[SUPPLIED ENTRIES — start]

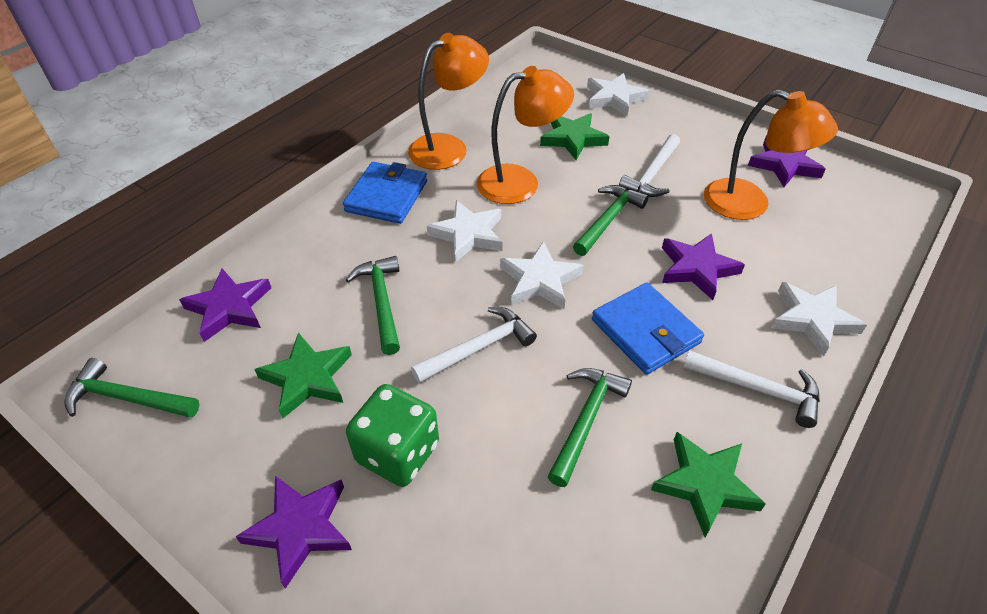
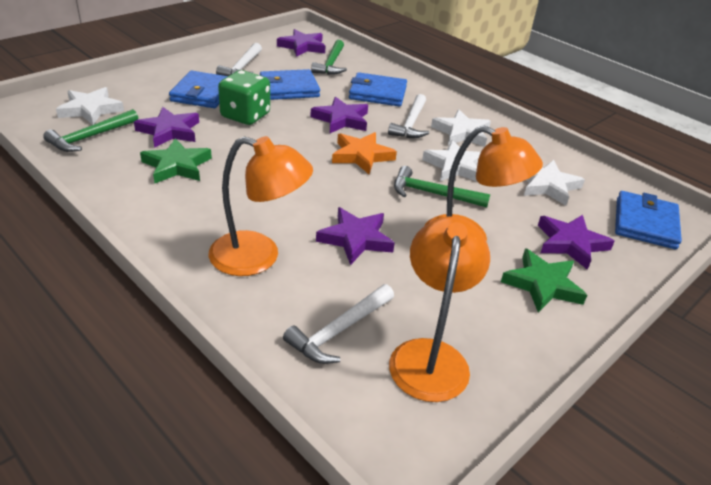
blue wallet: 2 -> 4
green hammer: 4 -> 3
green star: 3 -> 2
orange star: 0 -> 1
purple star: 4 -> 5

[SUPPLIED ENTRIES — finish]

*WHAT YOU NEED TO DO*
Reproduce all the entries above exactly. Include no images.

*ANSWER BOX*
blue wallet: 2 -> 4
green hammer: 4 -> 3
green star: 3 -> 2
orange star: 0 -> 1
purple star: 4 -> 5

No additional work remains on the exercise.